Copy out the items from the line containing "Gap [610, 717]" through the line containing "Yuxin (95, 1063)", keeping every character as it is, and nothing else.

* RECORDED DATA:
(begin)

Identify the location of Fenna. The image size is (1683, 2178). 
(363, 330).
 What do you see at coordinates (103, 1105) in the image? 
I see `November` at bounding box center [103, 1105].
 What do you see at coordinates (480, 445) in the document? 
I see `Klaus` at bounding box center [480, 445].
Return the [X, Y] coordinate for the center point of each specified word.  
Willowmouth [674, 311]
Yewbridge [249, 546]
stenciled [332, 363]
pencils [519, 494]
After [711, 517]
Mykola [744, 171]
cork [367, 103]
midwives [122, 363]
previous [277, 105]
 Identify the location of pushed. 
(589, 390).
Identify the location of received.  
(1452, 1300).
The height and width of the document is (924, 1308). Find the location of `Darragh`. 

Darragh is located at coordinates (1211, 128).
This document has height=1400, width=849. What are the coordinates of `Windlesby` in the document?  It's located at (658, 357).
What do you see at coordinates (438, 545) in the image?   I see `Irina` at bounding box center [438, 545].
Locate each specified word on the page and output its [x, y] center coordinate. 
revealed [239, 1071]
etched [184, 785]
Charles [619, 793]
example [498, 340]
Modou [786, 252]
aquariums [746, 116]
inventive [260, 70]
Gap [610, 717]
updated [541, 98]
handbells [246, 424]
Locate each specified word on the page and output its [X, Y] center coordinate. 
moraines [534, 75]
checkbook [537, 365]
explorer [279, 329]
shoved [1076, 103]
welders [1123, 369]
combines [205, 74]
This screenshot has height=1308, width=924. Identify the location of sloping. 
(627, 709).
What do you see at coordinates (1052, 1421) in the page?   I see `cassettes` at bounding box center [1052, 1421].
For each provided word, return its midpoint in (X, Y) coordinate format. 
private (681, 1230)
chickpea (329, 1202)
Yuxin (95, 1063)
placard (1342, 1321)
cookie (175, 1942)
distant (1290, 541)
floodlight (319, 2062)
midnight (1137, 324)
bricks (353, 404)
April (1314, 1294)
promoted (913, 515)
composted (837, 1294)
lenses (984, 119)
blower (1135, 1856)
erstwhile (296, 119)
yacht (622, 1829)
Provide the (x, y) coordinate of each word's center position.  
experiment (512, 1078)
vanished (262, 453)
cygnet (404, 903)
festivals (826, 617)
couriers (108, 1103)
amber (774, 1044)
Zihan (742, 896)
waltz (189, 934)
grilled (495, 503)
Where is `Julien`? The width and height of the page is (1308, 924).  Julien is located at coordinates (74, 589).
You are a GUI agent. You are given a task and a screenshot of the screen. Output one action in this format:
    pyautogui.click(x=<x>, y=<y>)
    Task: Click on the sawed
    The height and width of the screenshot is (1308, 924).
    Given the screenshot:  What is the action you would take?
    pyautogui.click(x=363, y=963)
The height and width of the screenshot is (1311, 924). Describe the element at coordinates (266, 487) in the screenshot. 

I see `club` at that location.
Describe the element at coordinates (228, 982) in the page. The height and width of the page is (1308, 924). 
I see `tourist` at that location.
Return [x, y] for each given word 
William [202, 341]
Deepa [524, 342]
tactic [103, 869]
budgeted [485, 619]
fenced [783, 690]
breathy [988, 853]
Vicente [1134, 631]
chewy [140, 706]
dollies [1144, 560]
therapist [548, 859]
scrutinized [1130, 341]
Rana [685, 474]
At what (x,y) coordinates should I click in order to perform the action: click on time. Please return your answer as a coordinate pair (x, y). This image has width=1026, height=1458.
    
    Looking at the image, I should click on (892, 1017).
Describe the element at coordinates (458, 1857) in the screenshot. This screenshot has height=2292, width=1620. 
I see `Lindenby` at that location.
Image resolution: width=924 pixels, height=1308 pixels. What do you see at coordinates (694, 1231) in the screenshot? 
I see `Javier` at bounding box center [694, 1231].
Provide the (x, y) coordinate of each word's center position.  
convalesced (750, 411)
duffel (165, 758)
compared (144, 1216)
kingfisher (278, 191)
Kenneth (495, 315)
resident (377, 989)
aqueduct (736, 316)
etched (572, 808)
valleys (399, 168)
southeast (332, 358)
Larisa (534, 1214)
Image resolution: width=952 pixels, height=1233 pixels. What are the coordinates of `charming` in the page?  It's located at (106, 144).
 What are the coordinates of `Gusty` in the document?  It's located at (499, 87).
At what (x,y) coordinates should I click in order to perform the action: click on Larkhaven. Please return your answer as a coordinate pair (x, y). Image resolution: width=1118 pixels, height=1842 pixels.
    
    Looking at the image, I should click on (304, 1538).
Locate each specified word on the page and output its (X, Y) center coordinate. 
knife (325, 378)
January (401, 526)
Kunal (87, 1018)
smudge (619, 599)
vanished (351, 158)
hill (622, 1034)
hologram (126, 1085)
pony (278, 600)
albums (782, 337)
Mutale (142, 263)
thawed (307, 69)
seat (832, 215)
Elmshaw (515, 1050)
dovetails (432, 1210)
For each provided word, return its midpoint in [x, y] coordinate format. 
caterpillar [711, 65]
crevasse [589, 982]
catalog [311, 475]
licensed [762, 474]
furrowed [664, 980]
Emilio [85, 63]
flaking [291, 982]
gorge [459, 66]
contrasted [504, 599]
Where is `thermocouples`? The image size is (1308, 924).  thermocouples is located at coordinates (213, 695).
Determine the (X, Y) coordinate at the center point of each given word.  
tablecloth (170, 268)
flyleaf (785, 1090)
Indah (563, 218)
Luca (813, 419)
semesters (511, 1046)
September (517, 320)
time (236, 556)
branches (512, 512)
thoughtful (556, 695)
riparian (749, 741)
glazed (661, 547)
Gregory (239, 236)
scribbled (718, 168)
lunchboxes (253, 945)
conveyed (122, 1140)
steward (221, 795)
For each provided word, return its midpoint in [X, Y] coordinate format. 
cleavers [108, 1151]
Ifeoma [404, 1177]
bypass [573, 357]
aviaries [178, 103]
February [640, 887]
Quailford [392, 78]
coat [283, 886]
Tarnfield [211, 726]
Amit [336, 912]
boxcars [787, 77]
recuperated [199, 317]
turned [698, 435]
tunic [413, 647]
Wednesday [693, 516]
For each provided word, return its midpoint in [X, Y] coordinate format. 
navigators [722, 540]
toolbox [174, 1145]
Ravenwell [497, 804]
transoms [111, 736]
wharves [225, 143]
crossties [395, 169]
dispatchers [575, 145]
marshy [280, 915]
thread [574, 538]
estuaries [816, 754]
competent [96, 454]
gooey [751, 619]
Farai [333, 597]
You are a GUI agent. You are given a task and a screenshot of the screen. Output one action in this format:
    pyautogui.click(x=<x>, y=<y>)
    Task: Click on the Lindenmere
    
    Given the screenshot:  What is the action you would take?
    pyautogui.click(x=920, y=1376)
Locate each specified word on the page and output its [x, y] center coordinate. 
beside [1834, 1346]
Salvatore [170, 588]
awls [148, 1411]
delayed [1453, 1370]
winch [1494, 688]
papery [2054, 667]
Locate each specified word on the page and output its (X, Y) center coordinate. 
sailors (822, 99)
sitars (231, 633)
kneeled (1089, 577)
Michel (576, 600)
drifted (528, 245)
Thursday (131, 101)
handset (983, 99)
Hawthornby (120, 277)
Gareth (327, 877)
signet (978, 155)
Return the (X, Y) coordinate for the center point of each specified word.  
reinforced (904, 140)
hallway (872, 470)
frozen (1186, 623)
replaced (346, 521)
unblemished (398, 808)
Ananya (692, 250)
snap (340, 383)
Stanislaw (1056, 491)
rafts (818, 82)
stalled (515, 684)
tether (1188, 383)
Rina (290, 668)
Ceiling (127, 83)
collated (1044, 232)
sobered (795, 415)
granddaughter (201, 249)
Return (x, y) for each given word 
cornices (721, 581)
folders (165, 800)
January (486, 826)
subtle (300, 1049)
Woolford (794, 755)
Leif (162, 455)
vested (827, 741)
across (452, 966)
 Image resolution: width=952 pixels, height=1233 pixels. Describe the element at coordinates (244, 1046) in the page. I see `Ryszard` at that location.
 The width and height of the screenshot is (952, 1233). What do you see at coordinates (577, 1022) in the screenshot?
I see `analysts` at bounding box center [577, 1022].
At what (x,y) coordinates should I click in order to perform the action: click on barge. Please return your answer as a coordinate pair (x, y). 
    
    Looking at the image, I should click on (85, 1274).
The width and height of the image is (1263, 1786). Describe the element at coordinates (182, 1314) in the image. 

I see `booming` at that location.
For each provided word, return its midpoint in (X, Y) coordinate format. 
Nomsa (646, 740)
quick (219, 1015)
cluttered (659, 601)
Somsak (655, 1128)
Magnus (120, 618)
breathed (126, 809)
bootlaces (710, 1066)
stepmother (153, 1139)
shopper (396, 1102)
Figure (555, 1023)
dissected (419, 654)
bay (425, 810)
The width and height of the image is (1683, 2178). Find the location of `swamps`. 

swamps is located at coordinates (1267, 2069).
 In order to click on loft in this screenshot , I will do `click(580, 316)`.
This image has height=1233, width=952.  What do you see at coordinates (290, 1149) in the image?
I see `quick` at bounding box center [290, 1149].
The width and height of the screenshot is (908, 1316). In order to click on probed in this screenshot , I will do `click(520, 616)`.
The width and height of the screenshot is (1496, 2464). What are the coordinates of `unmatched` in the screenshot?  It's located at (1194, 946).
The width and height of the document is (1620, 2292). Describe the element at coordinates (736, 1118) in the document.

(end)

* RESPONSE TO THE EXERCISE:
Gap [610, 717]
updated [541, 98]
handbells [246, 424]
Locate each specified word on the page and output its [X, Y] center coordinate. 
moraines [534, 75]
checkbook [537, 365]
explorer [279, 329]
shoved [1076, 103]
welders [1123, 369]
combines [205, 74]
This screenshot has height=1308, width=924. Identify the location of sloping. 
(627, 709).
What do you see at coordinates (1052, 1421) in the page?   I see `cassettes` at bounding box center [1052, 1421].
For each provided word, return its midpoint in (X, Y) coordinate format. 
private (681, 1230)
chickpea (329, 1202)
Yuxin (95, 1063)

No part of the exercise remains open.